= ABOUT THIS EXERCISE =
From the line with "green cross: moved 1 px left, 7 px up" to the line with "green L-shape: moved 10 px left, 4 px down", retype every line exactly, including those two, and leave out the rest of the data below.

= EXTRACTED INFORMATION =
- - - - - - -

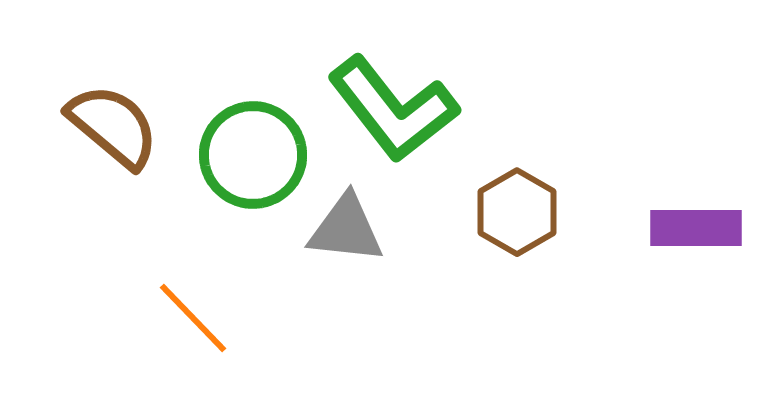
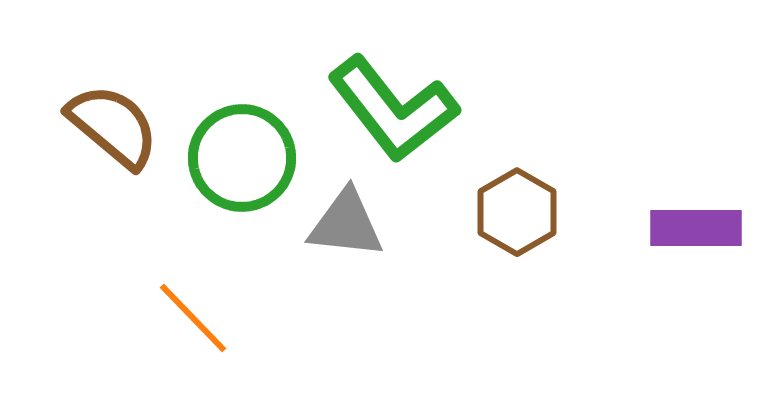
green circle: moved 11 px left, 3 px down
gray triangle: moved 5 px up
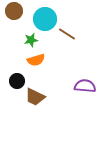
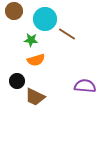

- - - - - - -

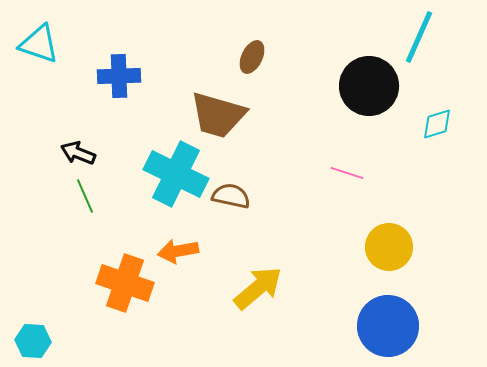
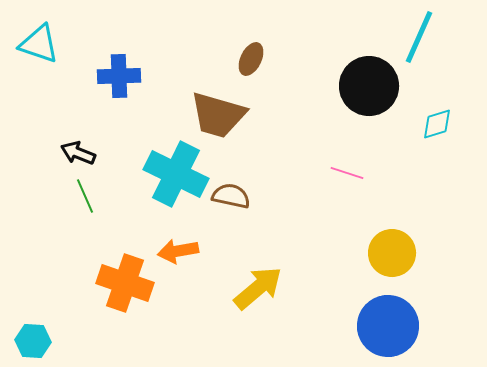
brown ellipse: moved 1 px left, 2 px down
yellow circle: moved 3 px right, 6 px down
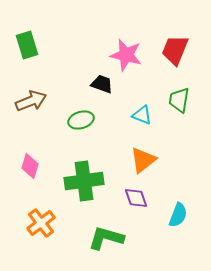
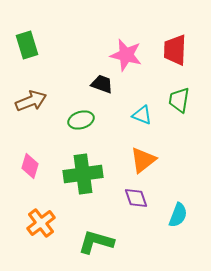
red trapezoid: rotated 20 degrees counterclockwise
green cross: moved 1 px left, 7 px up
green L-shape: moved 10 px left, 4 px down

- - - - - - -

= RESPONSE =
green cross: moved 1 px left, 7 px up
green L-shape: moved 10 px left, 4 px down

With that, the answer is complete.